▶ **Exercise directions**: Begin at the line below that holds "(157, 224) = (189, 316): none" and end at the line that holds "(394, 608) = (359, 536): purple donut -> none", transcribing each line exactly and skipping any picture.

Object state comparisons:
----

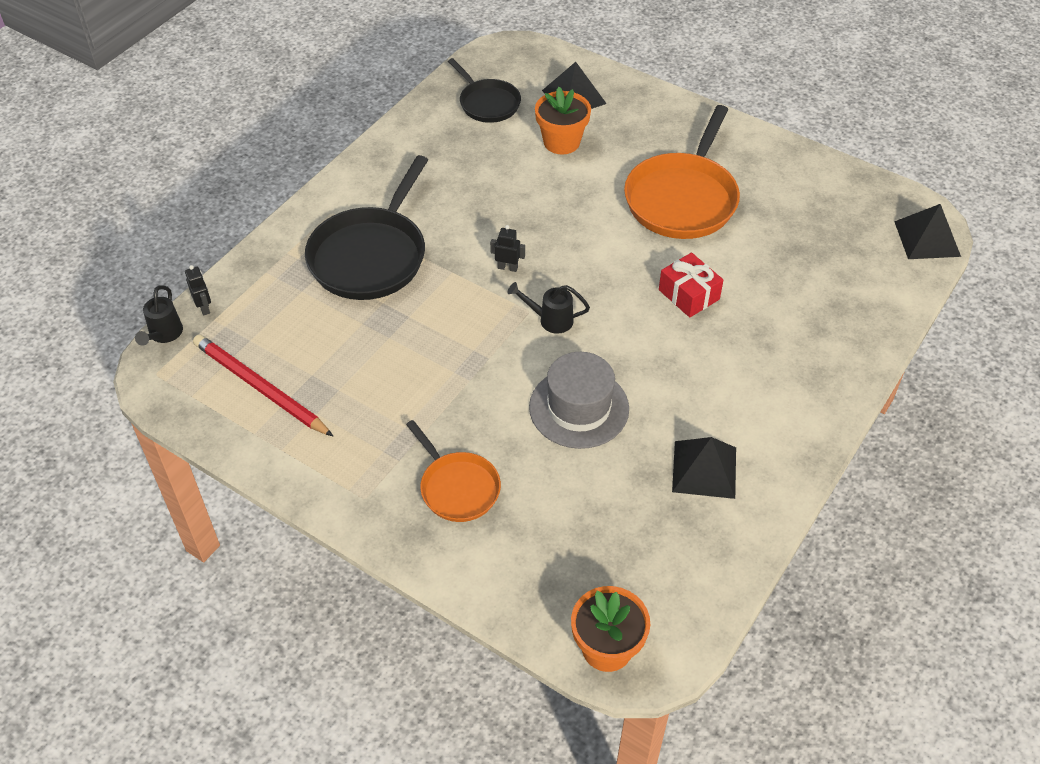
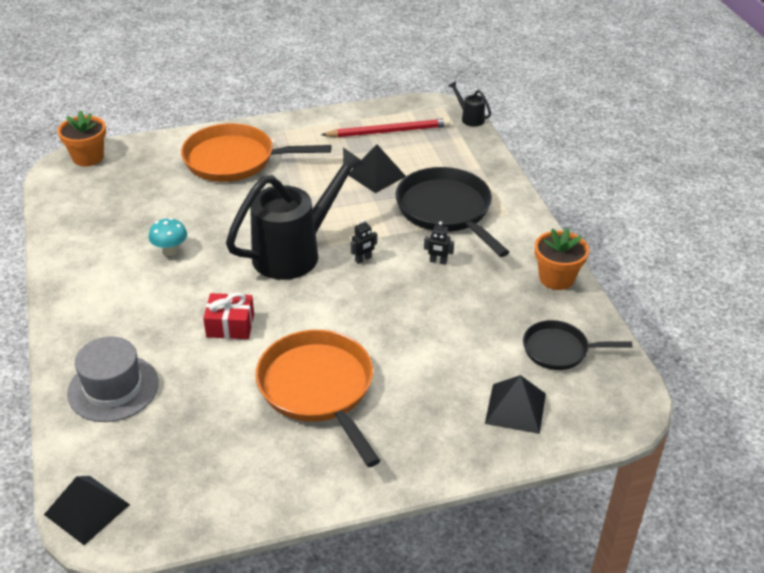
camera: 130 degrees right, 10 degrees down
(204, 307) = (476, 137): black robot -> black robot (438, 261)
(457, 487) = (235, 160): orange pan -> orange pan, size x1.73
(550, 320) = (296, 252): black watering can -> black watering can, size x2.45
(561, 142) = (463, 363): orange flower pot -> orange flower pot (556, 278)
(579, 408) = (219, 225): grey hat -> grey hat (113, 388)
(657, 414) = (170, 251): none -> turquoise mushroom
(704, 469) = (113, 245): black pyramid -> black pyramid (376, 175)

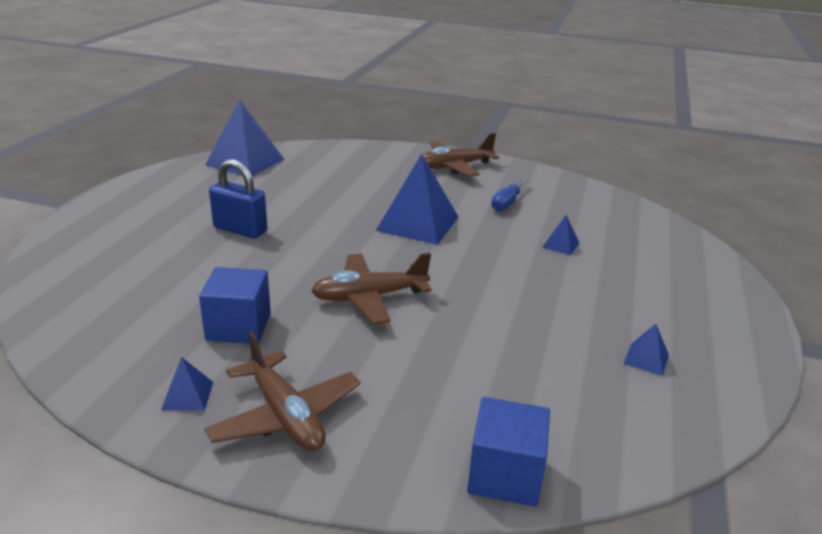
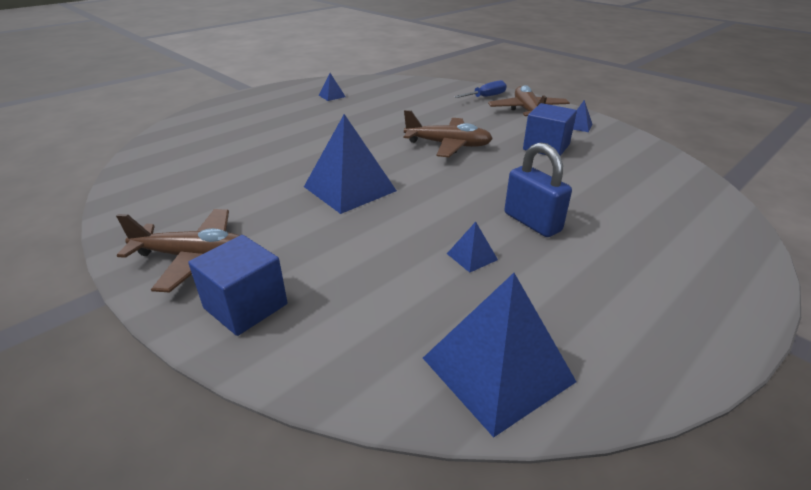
camera: 150 degrees left, 5 degrees up
(505, 475) = (445, 85): blue cube -> blue cube (245, 306)
(507, 203) = (234, 189): blue screwdriver -> blue screwdriver (486, 97)
(560, 245) = (265, 146): blue pyramid -> blue pyramid (472, 256)

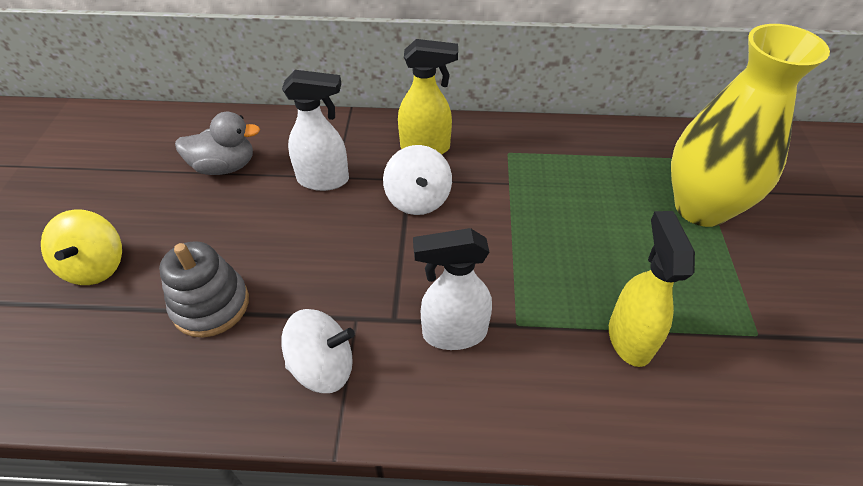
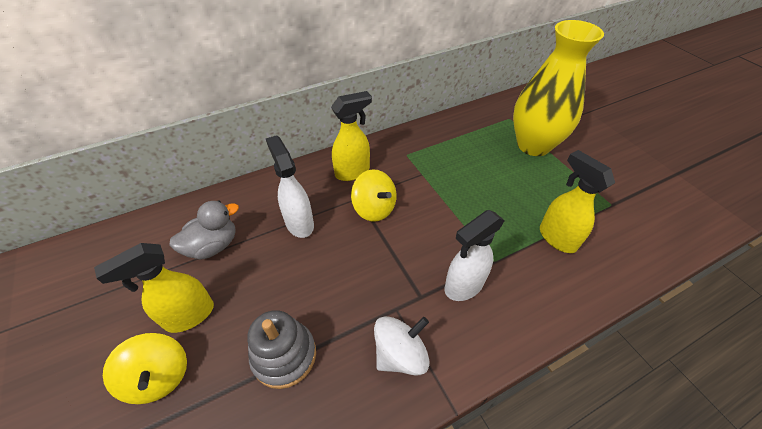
camera: 30 degrees left, 0 degrees up
(157, 224) = (189, 316): none -> yellow spray bottle
(324, 180) = (299, 223): white spray bottle -> white spray bottle turned 90 degrees counterclockwise
(418, 199) = (374, 208): white spinning top -> yellow spinning top

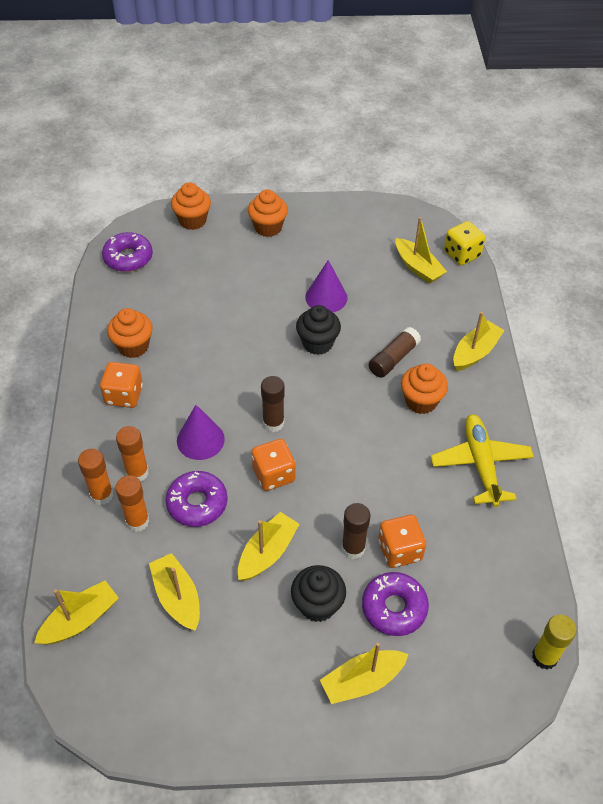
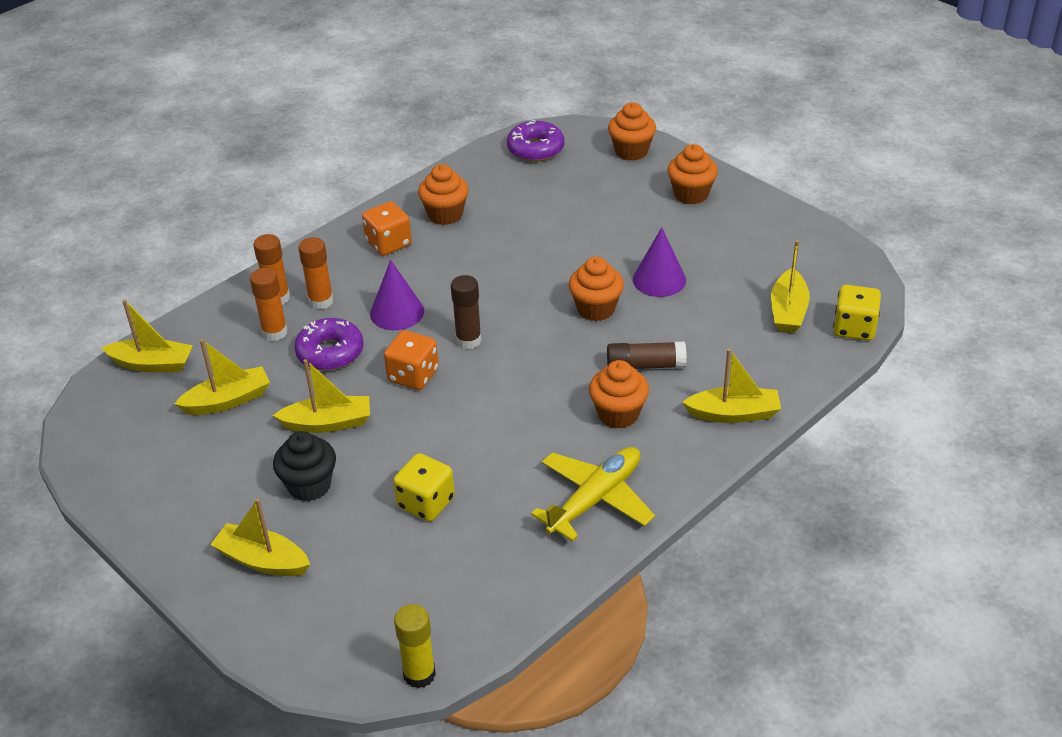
camera: 50 degrees right, 10 degrees down
(177, 597) = (228, 400): yellow boat -> yellow boat turned 45 degrees clockwise
(317, 343) = (596, 309): black cupcake -> orange cupcake
(353, 548) = (393, 472): brown glue stick -> none
(394, 608) = (359, 536): purple donut -> none
(399, 550) = (426, 503): orange dice -> yellow dice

----

▶ **Solution to the exercise**:
(157, 224) = (189, 316): none -> yellow spray bottle
(324, 180) = (299, 223): white spray bottle -> white spray bottle turned 90 degrees counterclockwise
(418, 199) = (374, 208): white spinning top -> yellow spinning top

camera: 50 degrees right, 10 degrees down
(177, 597) = (228, 400): yellow boat -> yellow boat turned 45 degrees clockwise
(317, 343) = (596, 309): black cupcake -> orange cupcake
(353, 548) = (393, 472): brown glue stick -> none
(394, 608) = (359, 536): purple donut -> none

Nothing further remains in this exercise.